■ ENTRIES PROVIDED ■
....................
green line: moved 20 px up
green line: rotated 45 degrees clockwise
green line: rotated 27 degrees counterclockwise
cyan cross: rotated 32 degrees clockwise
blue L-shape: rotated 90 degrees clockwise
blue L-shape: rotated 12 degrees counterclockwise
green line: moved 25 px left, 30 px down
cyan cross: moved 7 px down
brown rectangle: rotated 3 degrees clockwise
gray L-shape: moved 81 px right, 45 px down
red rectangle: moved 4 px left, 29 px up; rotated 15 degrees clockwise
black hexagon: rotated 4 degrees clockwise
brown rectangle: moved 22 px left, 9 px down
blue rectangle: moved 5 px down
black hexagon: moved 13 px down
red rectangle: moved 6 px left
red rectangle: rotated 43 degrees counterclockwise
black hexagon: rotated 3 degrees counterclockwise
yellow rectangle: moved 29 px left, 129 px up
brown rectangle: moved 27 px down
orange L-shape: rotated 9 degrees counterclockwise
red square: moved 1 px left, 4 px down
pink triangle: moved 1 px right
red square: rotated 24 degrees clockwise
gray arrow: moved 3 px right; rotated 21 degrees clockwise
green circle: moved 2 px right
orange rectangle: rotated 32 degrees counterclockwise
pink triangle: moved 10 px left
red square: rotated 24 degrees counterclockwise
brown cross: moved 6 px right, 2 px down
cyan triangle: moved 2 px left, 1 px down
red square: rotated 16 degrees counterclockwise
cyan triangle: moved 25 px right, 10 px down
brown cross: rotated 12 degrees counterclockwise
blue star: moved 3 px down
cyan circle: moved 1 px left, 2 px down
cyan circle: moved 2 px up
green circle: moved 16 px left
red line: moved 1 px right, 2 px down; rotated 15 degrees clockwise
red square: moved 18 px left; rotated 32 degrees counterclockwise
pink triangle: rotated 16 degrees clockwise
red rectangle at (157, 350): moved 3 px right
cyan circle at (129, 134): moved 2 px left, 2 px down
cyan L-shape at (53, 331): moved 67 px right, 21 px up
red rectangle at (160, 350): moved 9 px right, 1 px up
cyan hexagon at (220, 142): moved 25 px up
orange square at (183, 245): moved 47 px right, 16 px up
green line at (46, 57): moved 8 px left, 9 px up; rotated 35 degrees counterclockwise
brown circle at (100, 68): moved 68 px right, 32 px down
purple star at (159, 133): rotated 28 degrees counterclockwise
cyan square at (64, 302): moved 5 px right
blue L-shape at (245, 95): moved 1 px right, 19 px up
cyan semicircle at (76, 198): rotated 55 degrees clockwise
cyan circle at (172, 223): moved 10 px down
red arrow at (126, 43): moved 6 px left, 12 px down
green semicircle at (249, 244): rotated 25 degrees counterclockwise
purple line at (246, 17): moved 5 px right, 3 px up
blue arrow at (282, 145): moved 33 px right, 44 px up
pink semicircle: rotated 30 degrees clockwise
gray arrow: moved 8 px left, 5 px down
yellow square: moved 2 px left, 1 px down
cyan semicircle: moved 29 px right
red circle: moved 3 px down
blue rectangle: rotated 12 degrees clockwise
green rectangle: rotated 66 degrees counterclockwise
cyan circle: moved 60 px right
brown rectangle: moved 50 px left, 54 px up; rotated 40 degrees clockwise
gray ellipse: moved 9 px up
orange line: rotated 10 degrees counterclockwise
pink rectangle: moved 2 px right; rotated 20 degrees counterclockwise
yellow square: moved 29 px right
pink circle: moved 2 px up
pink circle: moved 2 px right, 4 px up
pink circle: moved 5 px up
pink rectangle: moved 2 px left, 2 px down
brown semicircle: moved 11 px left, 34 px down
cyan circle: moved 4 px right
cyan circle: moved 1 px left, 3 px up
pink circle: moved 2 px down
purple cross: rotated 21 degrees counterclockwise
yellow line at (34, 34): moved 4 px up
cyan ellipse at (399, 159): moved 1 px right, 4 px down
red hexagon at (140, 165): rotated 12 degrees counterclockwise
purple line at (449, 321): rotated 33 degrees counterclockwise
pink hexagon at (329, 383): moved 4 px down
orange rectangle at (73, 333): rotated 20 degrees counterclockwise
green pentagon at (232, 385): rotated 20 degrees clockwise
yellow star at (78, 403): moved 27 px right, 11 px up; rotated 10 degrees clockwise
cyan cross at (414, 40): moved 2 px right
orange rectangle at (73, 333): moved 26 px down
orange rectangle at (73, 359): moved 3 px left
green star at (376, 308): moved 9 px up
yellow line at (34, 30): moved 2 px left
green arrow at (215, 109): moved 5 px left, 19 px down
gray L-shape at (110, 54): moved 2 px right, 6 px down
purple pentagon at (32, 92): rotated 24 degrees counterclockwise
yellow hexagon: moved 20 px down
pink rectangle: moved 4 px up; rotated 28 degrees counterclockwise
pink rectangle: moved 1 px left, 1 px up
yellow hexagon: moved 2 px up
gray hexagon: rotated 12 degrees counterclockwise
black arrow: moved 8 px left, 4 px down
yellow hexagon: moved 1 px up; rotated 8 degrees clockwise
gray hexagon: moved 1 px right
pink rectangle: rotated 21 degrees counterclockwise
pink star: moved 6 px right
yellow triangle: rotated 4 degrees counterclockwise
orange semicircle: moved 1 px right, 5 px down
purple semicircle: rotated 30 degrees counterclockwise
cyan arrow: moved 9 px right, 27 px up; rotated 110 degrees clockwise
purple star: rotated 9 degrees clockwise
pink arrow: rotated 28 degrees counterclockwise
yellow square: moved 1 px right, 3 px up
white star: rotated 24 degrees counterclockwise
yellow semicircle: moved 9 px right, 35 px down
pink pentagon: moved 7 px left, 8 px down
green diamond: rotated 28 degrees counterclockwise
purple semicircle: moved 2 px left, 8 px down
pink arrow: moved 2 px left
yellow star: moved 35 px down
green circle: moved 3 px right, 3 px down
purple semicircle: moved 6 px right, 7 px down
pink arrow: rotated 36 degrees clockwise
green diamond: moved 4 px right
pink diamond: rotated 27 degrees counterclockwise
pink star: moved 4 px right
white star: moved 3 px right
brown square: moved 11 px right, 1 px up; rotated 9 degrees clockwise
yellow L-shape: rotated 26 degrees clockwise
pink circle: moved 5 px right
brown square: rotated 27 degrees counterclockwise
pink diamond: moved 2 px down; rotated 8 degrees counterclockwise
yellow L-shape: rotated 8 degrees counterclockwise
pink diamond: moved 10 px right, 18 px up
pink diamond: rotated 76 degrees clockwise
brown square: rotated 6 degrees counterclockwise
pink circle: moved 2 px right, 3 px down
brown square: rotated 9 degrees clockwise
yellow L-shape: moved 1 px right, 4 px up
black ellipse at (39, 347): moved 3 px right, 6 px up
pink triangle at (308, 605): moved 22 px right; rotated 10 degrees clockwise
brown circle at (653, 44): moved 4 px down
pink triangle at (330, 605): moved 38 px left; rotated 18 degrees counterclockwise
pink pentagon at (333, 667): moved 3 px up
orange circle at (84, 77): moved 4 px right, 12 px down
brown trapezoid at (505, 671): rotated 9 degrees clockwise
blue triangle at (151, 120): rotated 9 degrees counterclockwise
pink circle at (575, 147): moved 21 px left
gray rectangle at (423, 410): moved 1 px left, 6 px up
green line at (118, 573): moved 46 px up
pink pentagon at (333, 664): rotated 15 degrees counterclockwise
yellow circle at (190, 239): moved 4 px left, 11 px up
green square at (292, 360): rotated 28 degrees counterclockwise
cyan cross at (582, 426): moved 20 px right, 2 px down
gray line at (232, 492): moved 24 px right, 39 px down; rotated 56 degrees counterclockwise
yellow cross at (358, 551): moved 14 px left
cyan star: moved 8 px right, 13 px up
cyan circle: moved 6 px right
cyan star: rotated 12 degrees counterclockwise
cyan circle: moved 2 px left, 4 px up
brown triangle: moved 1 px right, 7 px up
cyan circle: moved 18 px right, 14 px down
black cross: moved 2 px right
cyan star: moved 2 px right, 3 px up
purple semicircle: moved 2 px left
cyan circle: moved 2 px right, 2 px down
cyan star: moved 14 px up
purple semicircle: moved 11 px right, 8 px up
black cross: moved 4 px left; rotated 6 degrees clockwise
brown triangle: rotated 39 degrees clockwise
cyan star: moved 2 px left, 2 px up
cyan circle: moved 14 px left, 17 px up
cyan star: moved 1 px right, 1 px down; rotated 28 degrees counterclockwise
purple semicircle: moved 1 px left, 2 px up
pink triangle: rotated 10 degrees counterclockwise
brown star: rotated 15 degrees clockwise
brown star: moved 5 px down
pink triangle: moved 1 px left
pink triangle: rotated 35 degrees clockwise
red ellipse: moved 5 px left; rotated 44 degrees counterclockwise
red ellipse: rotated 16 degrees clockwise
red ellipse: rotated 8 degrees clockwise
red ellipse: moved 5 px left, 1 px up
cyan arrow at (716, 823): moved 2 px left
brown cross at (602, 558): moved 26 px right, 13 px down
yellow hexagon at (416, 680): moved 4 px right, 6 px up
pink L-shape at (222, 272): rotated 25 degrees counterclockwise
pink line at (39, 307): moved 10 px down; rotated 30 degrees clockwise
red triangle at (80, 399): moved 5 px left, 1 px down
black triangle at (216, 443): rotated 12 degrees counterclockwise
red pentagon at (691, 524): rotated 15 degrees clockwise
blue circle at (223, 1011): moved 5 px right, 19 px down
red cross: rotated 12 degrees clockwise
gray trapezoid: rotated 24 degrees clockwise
....................
■ YOUR INSTRUCTIONS ■
Please arrange the records from the first line through the line with "red rectangle: rotated" as a Markdown table with the columns Row and Line, numbering the rows and leaving out any blank lines.

■ SOLUTION ■
| Row | Line |
|---|---|
| 1 | green line: moved 20 px up |
| 2 | green line: rotated 45 degrees clockwise |
| 3 | green line: rotated 27 degrees counterclockwise |
| 4 | cyan cross: rotated 32 degrees clockwise |
| 5 | blue L-shape: rotated 90 degrees clockwise |
| 6 | blue L-shape: rotated 12 degrees counterclockwise |
| 7 | green line: moved 25 px left, 30 px down |
| 8 | cyan cross: moved 7 px down |
| 9 | brown rectangle: rotated 3 degrees clockwise |
| 10 | gray L-shape: moved 81 px right, 45 px down |
| 11 | red rectangle: moved 4 px left, 29 px up; rotated 15 degrees clockwise |
| 12 | black hexagon: rotated 4 degrees clockwise |
| 13 | brown rectangle: moved 22 px left, 9 px down |
| 14 | blue rectangle: moved 5 px down |
| 15 | black hexagon: moved 13 px down |
| 16 | red rectangle: moved 6 px left |
| 17 | red rectangle: rotated 43 degrees counterclockwise |